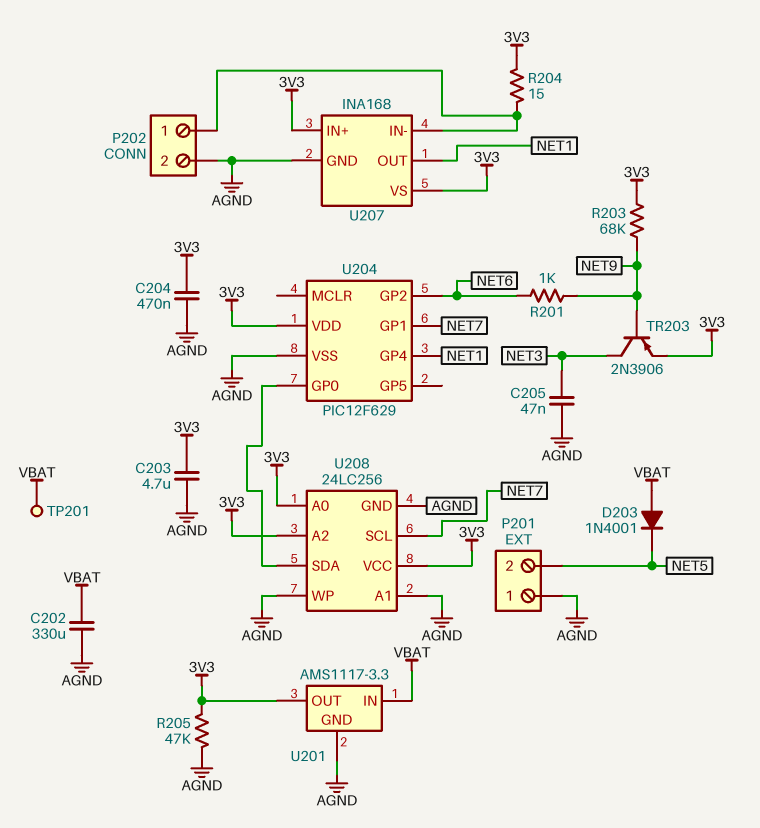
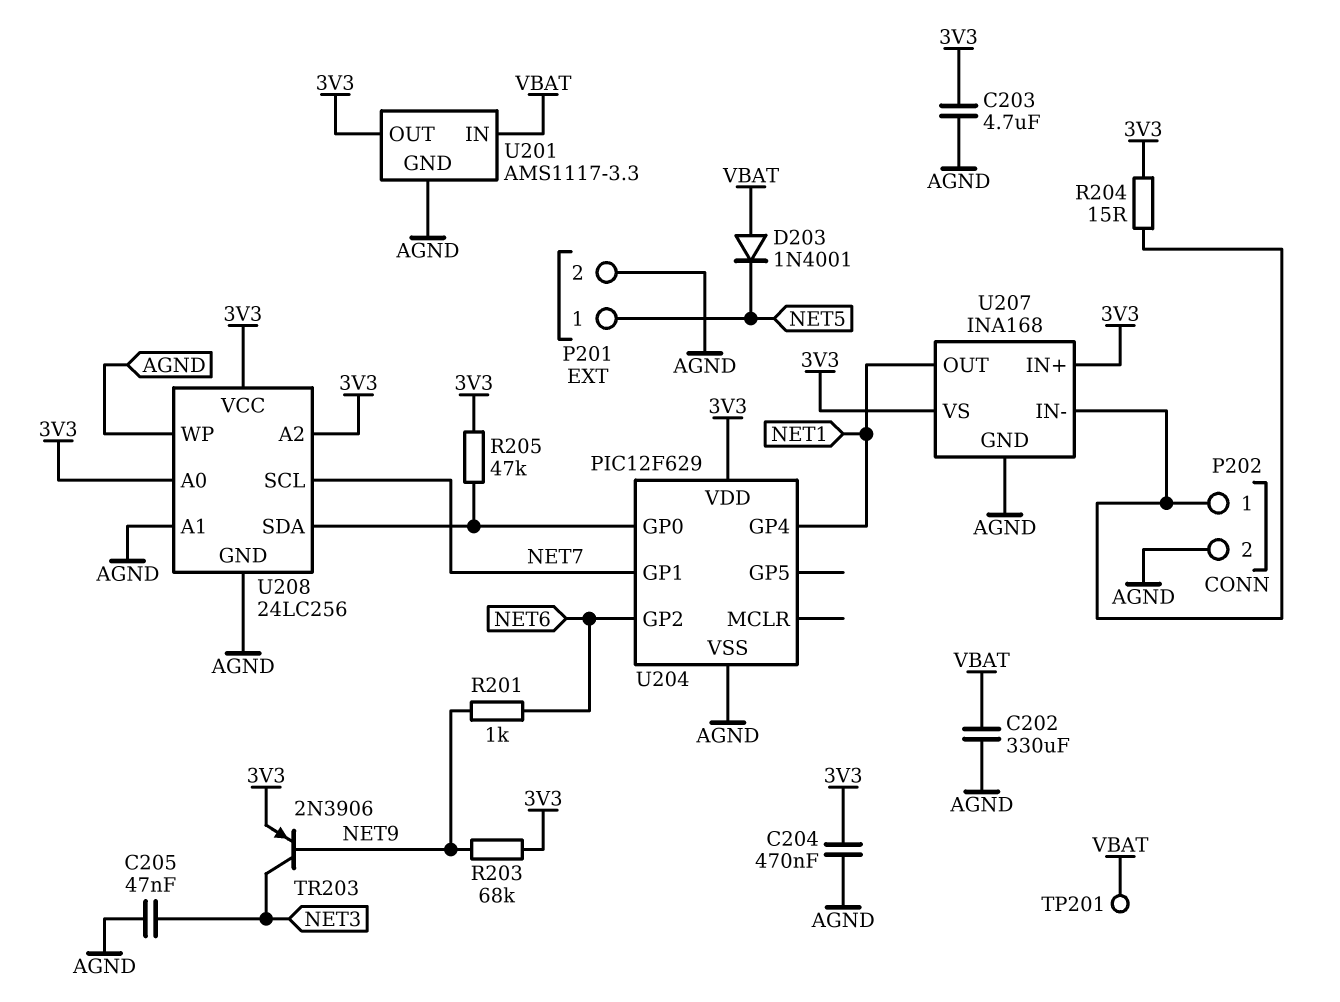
P201 pin 1: AGND -> NET5
P201 pin 2: NET5 -> AGND
R205: 47k (3V3, AGND) -> 47k (3V3, U204/GP0)

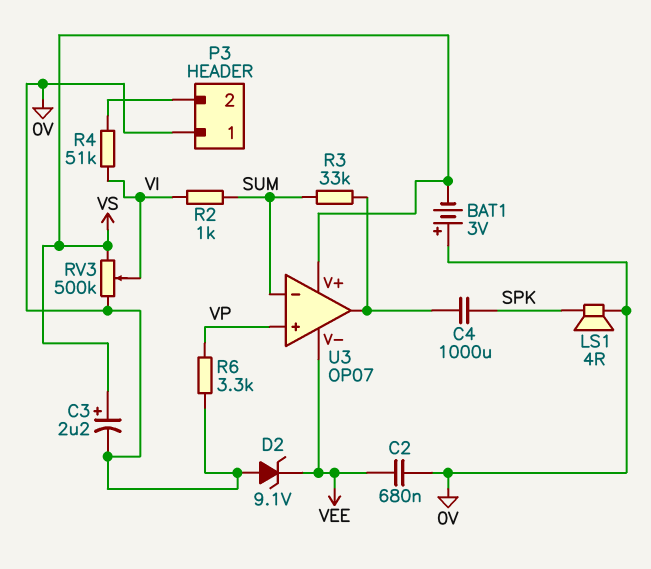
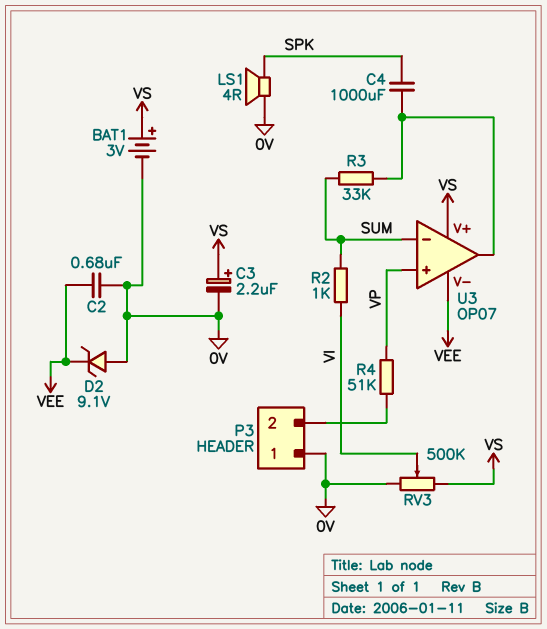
BAT1: 3V (plus 0V, minus VS) -> 3V (plus VS, minus 0V)
R4: 51k (P3/2, VI) -> 51k (P3/2, VP)
R6: 3.3k (0V, VP) -> none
-*-
Exercise aim: Look through the material for "AGND". Copy each line that has it.

Output for this exercise:
P201 pin 1: AGND -> NET5
P201 pin 2: NET5 -> AGND
R205: 47k (3V3, AGND) -> 47k (3V3, U204/GP0)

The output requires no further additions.